• TASK PROMPT: Print out each entry without alteration, and keep the pictures out.
------------
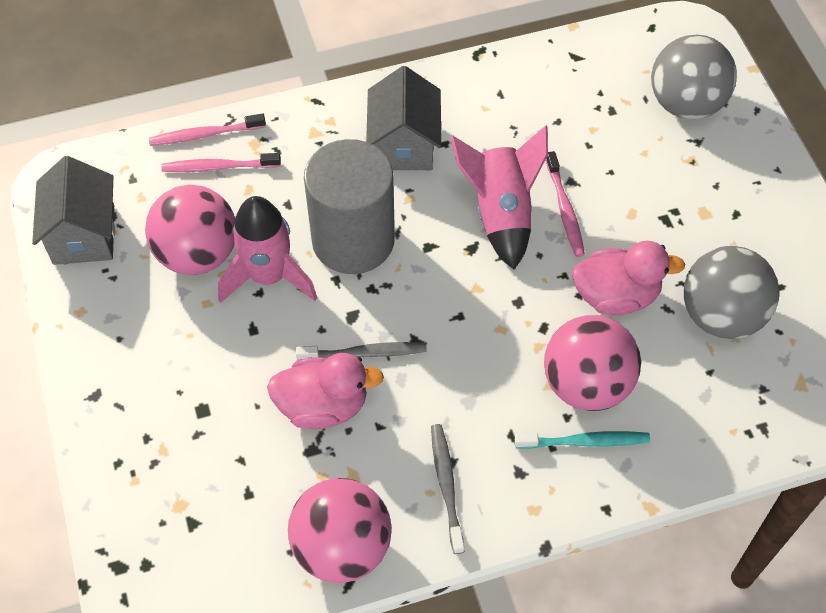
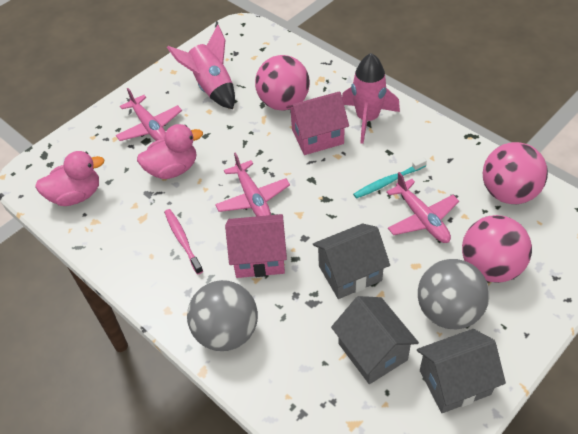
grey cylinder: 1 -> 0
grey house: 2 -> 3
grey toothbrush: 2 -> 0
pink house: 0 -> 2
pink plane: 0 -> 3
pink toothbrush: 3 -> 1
------------
• ANSWER SECTION:
grey cylinder: 1 -> 0
grey house: 2 -> 3
grey toothbrush: 2 -> 0
pink house: 0 -> 2
pink plane: 0 -> 3
pink toothbrush: 3 -> 1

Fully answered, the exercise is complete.